**Assigned task**
Restate all of the data precisely, omitting nothing.
### Records provided
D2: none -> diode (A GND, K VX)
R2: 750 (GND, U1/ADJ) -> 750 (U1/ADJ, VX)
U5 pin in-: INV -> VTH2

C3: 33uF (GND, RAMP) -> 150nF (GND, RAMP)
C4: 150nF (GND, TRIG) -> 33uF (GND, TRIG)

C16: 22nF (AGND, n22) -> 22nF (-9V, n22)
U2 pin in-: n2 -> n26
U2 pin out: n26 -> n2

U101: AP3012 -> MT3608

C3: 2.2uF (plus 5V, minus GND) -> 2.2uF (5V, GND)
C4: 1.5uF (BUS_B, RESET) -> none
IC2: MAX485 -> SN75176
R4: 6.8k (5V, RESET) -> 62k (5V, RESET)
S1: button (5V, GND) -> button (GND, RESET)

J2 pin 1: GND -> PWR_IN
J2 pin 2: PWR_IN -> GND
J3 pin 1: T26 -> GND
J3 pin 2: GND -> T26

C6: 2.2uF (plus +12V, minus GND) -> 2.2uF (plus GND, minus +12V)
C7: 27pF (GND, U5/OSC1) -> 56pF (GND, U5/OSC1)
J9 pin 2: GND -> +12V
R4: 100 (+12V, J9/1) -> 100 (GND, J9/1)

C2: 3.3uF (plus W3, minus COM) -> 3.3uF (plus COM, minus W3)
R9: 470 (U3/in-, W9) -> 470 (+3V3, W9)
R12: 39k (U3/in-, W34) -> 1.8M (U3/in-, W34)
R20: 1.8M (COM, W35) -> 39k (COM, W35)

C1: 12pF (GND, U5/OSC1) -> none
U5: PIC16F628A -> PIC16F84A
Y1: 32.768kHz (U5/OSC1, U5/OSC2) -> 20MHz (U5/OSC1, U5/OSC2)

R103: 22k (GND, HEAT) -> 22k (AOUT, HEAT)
######
**Exercise solution**
D2: none -> diode (A GND, K VX)
R2: 750 (GND, U1/ADJ) -> 750 (U1/ADJ, VX)
U5 pin in-: INV -> VTH2

C3: 33uF (GND, RAMP) -> 150nF (GND, RAMP)
C4: 150nF (GND, TRIG) -> 33uF (GND, TRIG)

C16: 22nF (AGND, n22) -> 22nF (-9V, n22)
U2 pin in-: n2 -> n26
U2 pin out: n26 -> n2

U101: AP3012 -> MT3608

C3: 2.2uF (plus 5V, minus GND) -> 2.2uF (5V, GND)
C4: 1.5uF (BUS_B, RESET) -> none
IC2: MAX485 -> SN75176
R4: 6.8k (5V, RESET) -> 62k (5V, RESET)
S1: button (5V, GND) -> button (GND, RESET)

J2 pin 1: GND -> PWR_IN
J2 pin 2: PWR_IN -> GND
J3 pin 1: T26 -> GND
J3 pin 2: GND -> T26

C6: 2.2uF (plus +12V, minus GND) -> 2.2uF (plus GND, minus +12V)
C7: 27pF (GND, U5/OSC1) -> 56pF (GND, U5/OSC1)
J9 pin 2: GND -> +12V
R4: 100 (+12V, J9/1) -> 100 (GND, J9/1)

C2: 3.3uF (plus W3, minus COM) -> 3.3uF (plus COM, minus W3)
R9: 470 (U3/in-, W9) -> 470 (+3V3, W9)
R12: 39k (U3/in-, W34) -> 1.8M (U3/in-, W34)
R20: 1.8M (COM, W35) -> 39k (COM, W35)

C1: 12pF (GND, U5/OSC1) -> none
U5: PIC16F628A -> PIC16F84A
Y1: 32.768kHz (U5/OSC1, U5/OSC2) -> 20MHz (U5/OSC1, U5/OSC2)

R103: 22k (GND, HEAT) -> 22k (AOUT, HEAT)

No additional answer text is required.